Problem description
Could you output, exactly and with nothing else, every line from the one that contains "The red fish at [322,162,91,51] appeared." through the last line of the listing below?
Segment Open
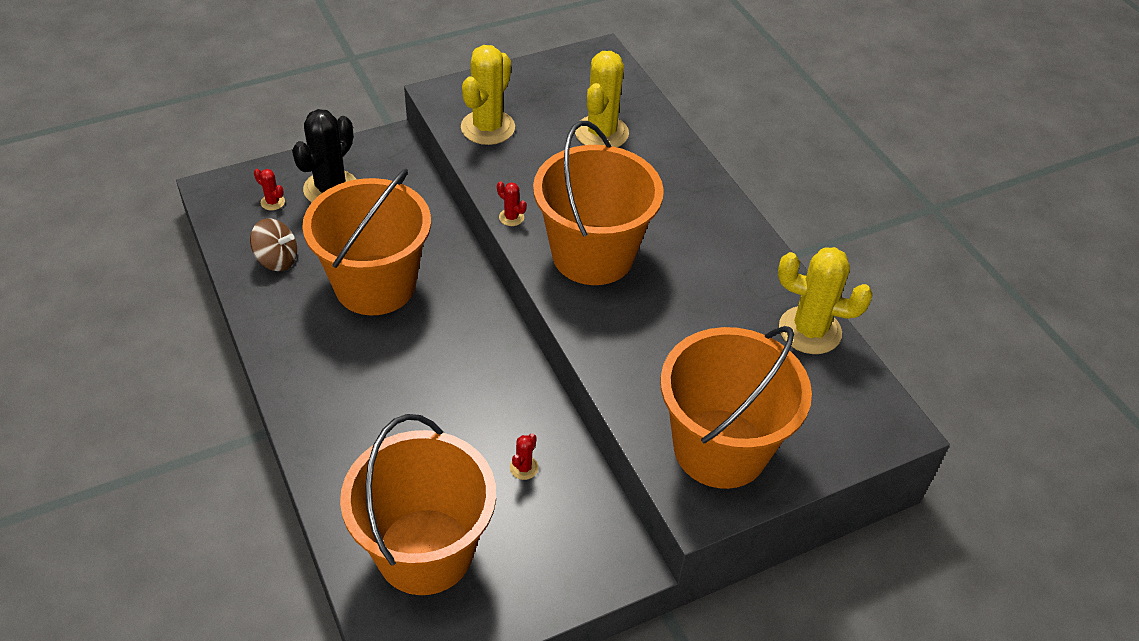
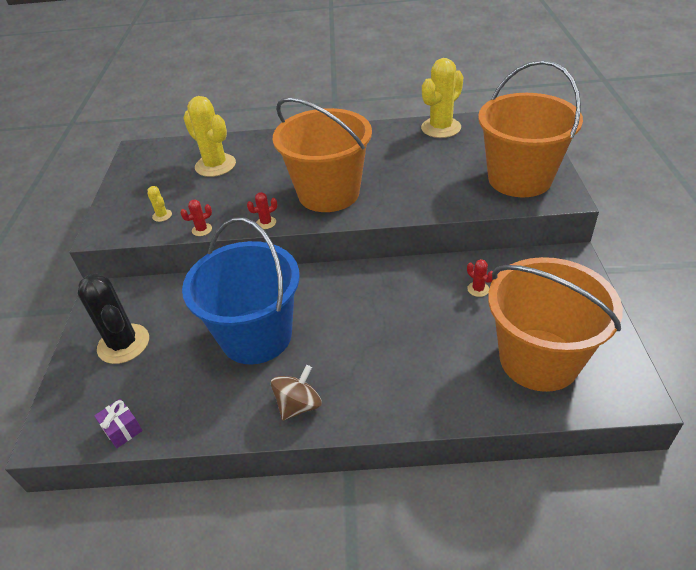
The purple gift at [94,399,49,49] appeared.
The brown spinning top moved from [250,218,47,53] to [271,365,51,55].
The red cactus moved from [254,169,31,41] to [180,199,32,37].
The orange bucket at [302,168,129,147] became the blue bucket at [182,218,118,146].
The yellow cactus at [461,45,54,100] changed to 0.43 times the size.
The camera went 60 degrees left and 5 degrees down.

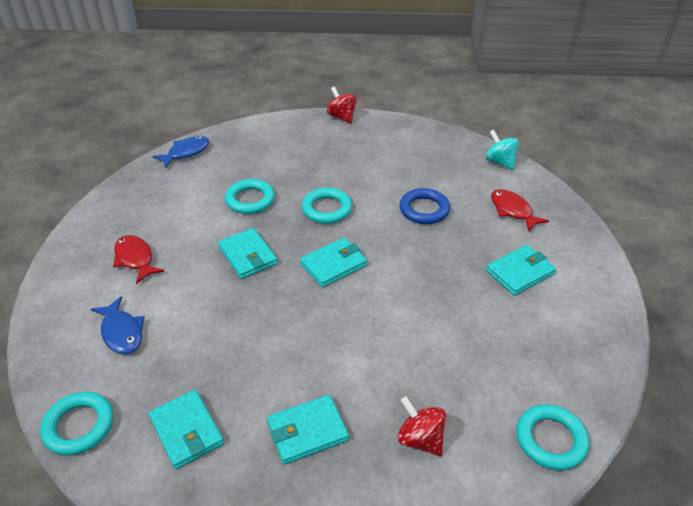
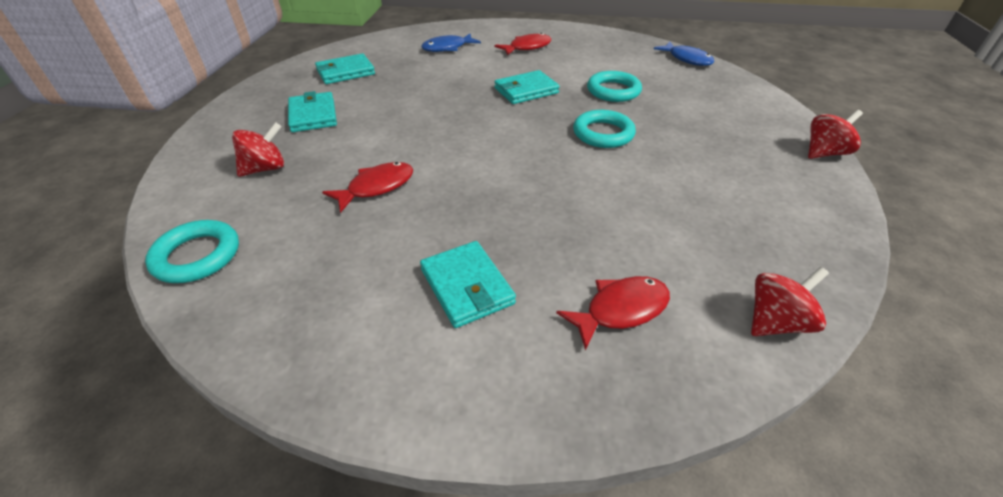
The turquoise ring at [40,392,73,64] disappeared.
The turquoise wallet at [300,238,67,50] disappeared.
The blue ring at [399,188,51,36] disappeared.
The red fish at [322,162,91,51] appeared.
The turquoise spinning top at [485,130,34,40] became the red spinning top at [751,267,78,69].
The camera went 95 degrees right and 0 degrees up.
Segment Closed
Your solution
The red fish at [322,162,91,51] appeared.
The turquoise spinning top at [485,130,34,40] became the red spinning top at [751,267,78,69].
The camera went 95 degrees right and 0 degrees up.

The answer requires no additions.